- _YOUR TASK_
Extract every line of the data below that contains the string "numericTimeSignature", matching case exactly.

- _TASK INPUTS_

--------------------------------------------------

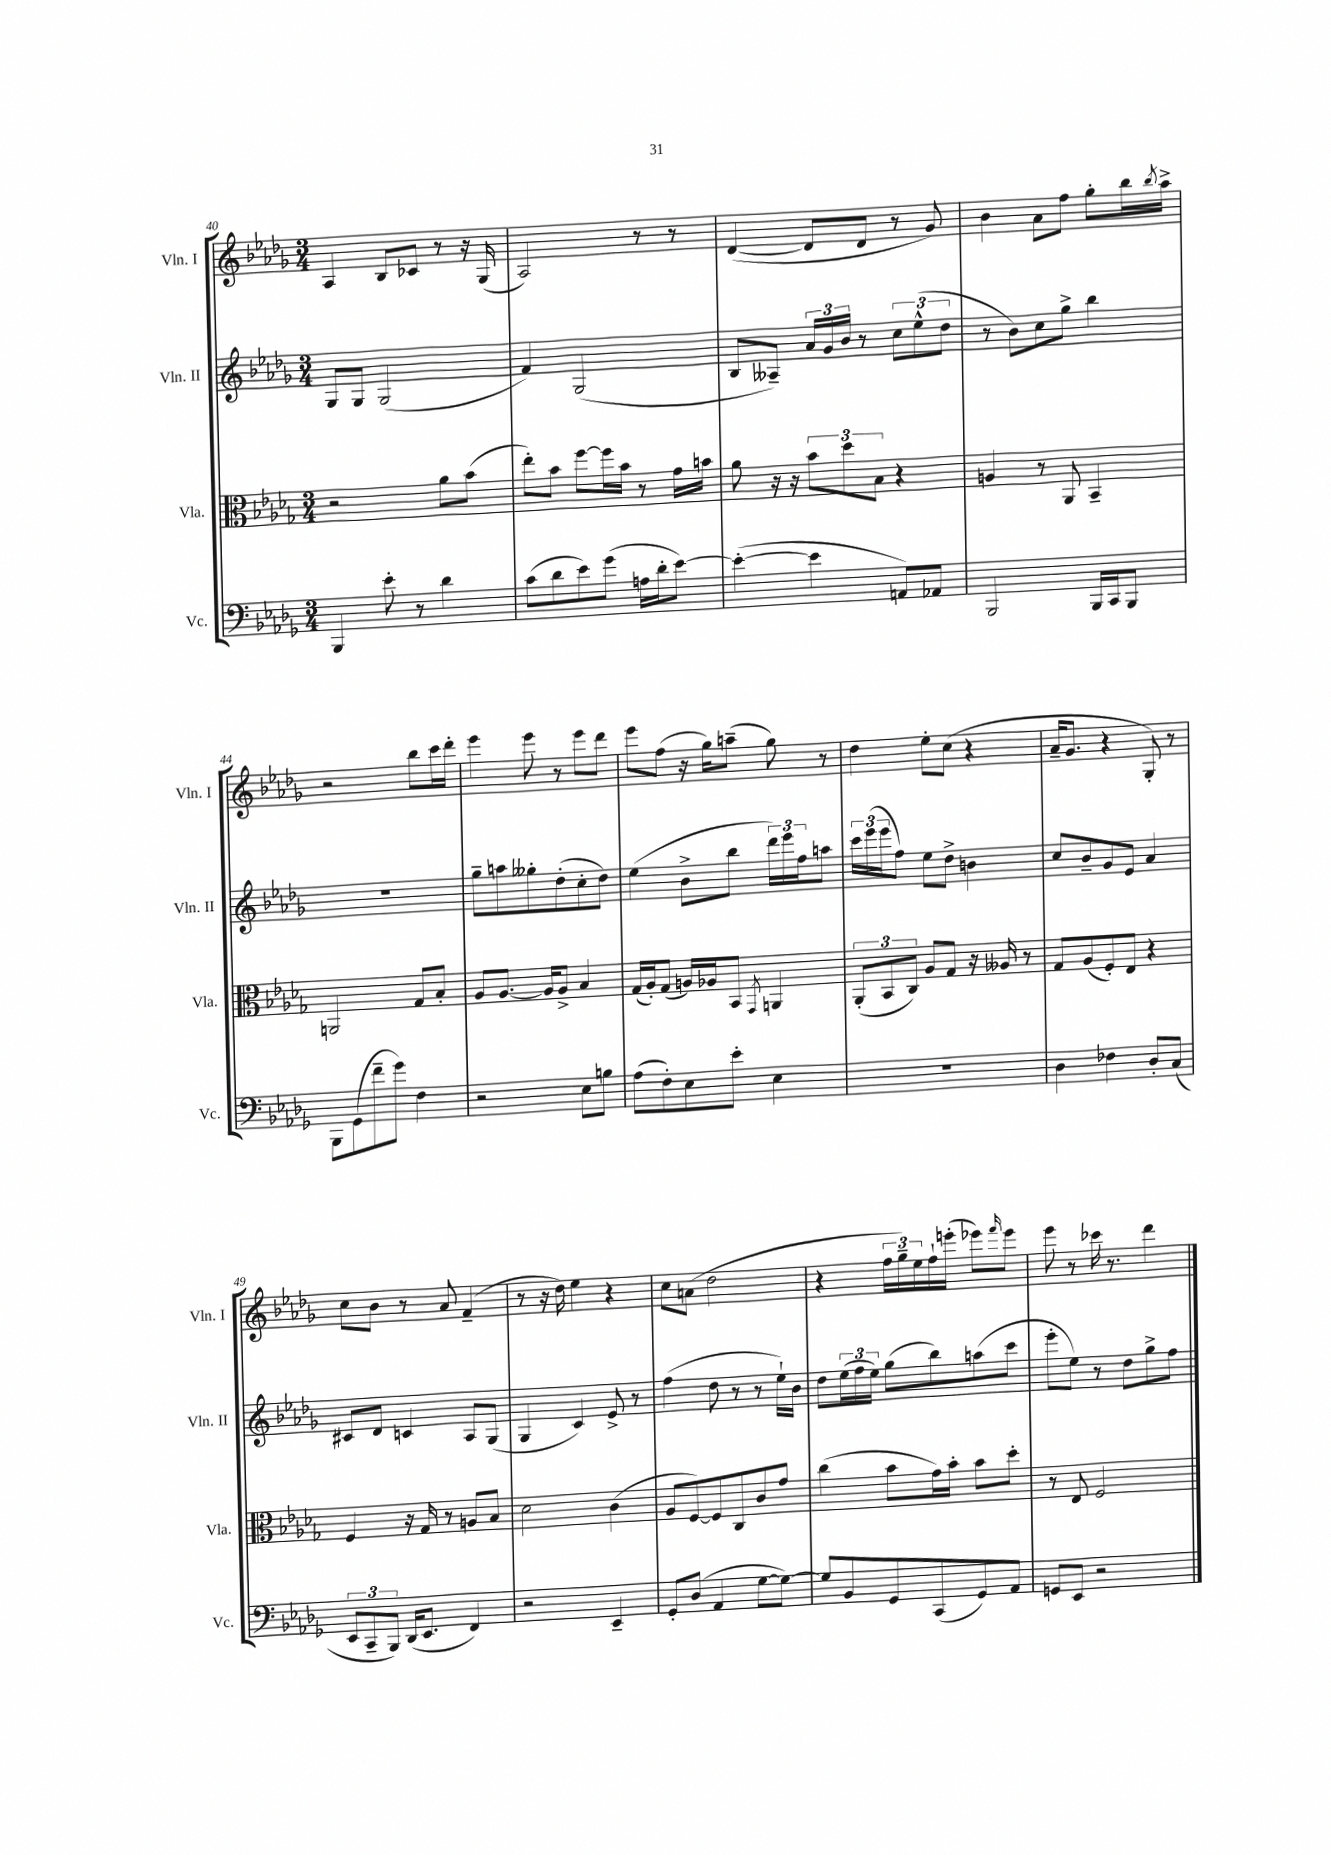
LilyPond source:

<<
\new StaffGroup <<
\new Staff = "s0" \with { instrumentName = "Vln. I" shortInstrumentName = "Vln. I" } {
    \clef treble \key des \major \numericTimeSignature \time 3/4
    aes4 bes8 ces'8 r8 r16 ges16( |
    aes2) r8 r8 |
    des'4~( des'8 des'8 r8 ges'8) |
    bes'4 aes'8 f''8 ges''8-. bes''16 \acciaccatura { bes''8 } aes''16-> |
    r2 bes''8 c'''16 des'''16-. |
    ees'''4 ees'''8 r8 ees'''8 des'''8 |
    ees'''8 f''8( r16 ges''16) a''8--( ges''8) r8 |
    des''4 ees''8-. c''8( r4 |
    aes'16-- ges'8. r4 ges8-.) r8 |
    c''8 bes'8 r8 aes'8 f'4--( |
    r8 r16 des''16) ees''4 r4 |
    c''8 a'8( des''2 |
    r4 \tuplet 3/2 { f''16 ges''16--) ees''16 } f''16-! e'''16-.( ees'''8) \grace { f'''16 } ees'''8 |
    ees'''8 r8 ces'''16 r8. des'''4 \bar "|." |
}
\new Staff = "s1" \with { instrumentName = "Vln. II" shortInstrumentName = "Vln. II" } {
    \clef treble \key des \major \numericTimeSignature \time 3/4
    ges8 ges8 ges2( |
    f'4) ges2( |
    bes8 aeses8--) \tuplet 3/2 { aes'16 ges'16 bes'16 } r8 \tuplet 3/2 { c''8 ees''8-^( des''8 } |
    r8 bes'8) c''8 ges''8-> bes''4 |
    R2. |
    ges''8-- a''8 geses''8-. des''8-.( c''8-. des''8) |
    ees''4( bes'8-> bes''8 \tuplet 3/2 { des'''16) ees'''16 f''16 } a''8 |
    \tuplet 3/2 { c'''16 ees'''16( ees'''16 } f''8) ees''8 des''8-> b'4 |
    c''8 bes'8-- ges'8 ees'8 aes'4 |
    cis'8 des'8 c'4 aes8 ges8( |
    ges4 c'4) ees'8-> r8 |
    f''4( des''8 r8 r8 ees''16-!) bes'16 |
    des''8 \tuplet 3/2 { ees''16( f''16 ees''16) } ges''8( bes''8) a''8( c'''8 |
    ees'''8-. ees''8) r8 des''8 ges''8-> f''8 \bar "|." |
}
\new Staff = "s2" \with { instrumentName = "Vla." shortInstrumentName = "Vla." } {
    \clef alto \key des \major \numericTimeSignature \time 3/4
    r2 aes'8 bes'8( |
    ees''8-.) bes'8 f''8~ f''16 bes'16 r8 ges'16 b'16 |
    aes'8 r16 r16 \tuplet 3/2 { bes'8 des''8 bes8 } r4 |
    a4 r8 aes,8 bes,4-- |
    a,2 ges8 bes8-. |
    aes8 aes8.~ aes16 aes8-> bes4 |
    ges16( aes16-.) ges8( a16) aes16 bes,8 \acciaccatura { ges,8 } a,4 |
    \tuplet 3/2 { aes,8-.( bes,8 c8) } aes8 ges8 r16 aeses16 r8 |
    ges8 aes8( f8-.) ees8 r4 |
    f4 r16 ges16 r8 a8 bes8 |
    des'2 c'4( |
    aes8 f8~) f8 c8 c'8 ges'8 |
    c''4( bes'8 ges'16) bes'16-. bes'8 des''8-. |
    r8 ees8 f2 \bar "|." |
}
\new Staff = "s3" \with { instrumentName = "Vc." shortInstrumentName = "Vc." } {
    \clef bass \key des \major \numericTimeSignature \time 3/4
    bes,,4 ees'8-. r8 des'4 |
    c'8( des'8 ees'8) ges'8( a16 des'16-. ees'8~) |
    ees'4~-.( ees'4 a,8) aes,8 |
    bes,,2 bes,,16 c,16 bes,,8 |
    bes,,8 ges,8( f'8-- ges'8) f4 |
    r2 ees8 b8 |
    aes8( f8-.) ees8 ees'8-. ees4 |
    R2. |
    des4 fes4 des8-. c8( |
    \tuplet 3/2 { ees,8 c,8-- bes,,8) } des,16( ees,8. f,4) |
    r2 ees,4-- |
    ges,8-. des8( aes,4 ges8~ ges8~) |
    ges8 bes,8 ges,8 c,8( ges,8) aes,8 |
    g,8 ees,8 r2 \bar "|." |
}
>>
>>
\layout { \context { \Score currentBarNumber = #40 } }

--------------------------------------------------

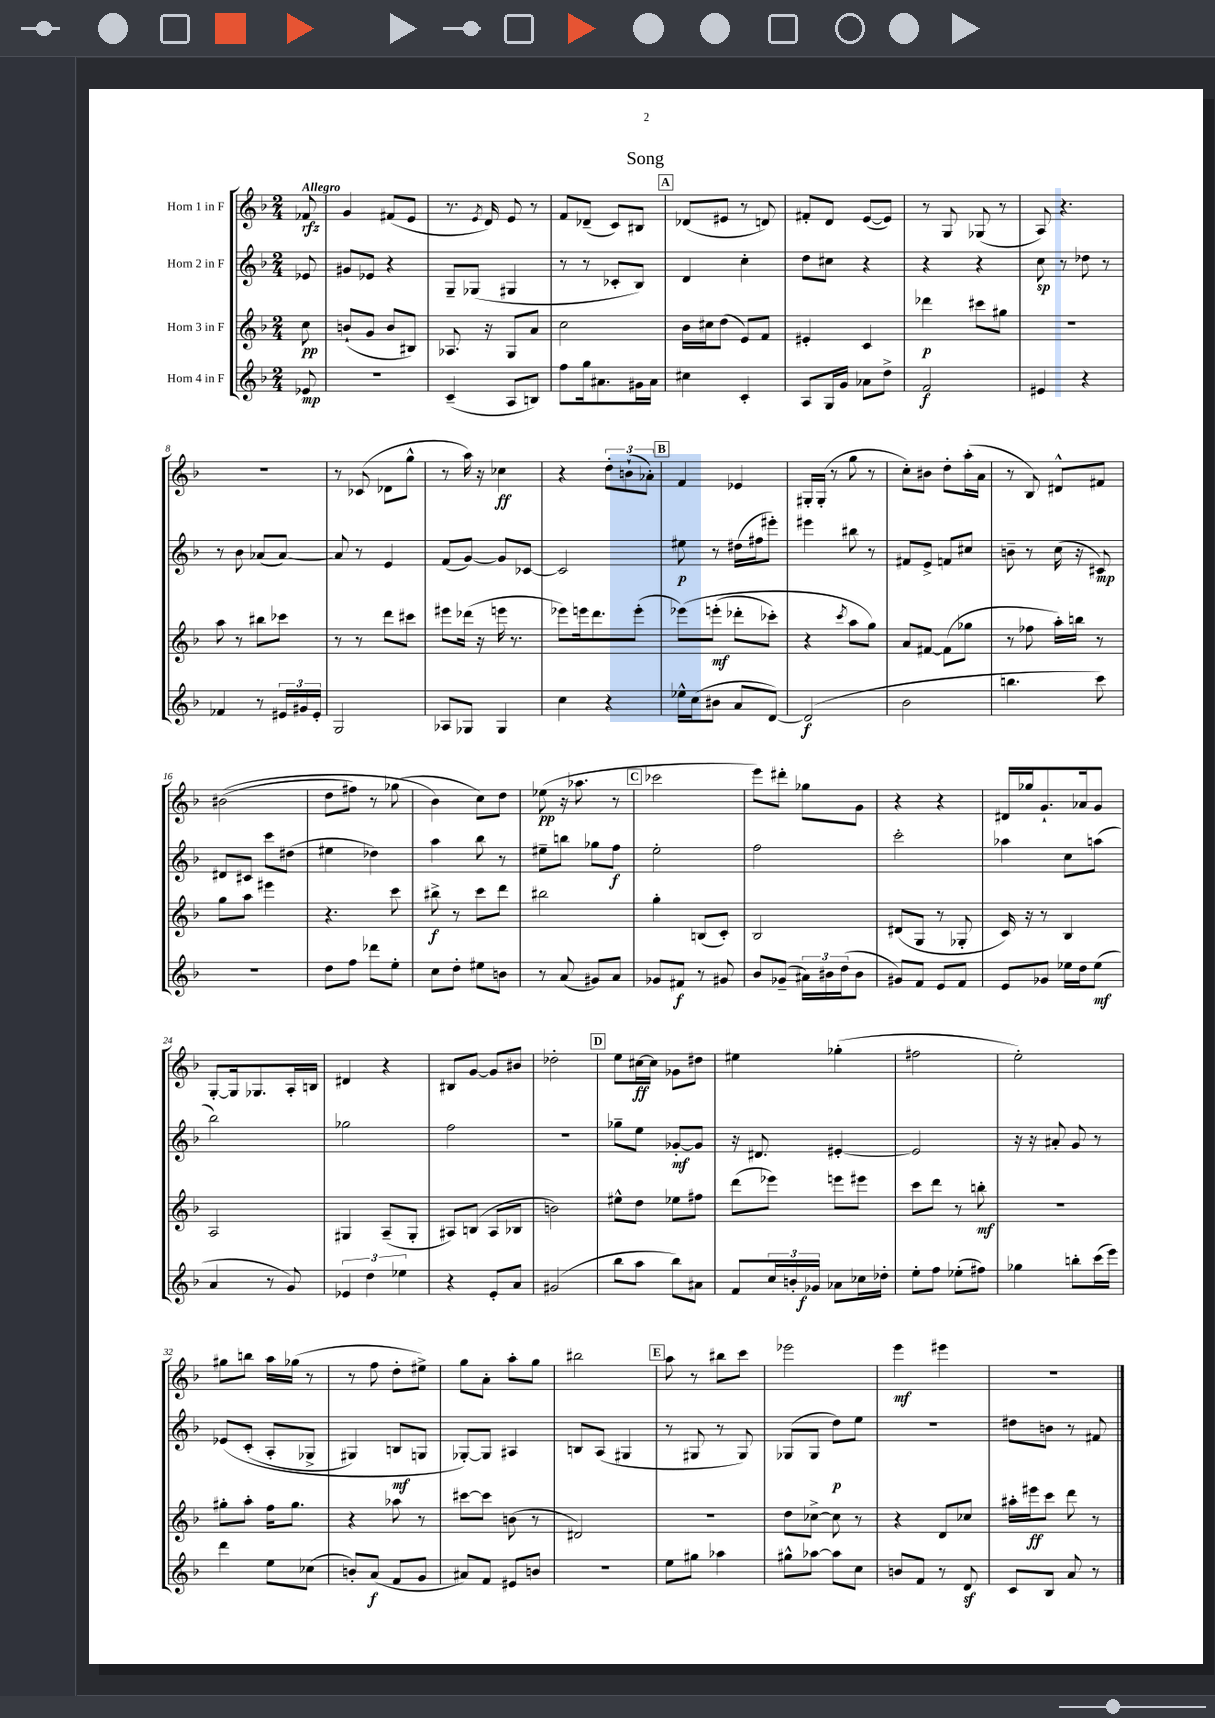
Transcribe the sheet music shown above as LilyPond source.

--------------------------------------------------

- _TASK RESULT_
    \clef treble \key des \major \numericTimeSignature \time 3/4
    \clef treble \key des \major \numericTimeSignature \time 3/4
    \clef alto \key des \major \numericTimeSignature \time 3/4
    \clef bass \key des \major \numericTimeSignature \time 3/4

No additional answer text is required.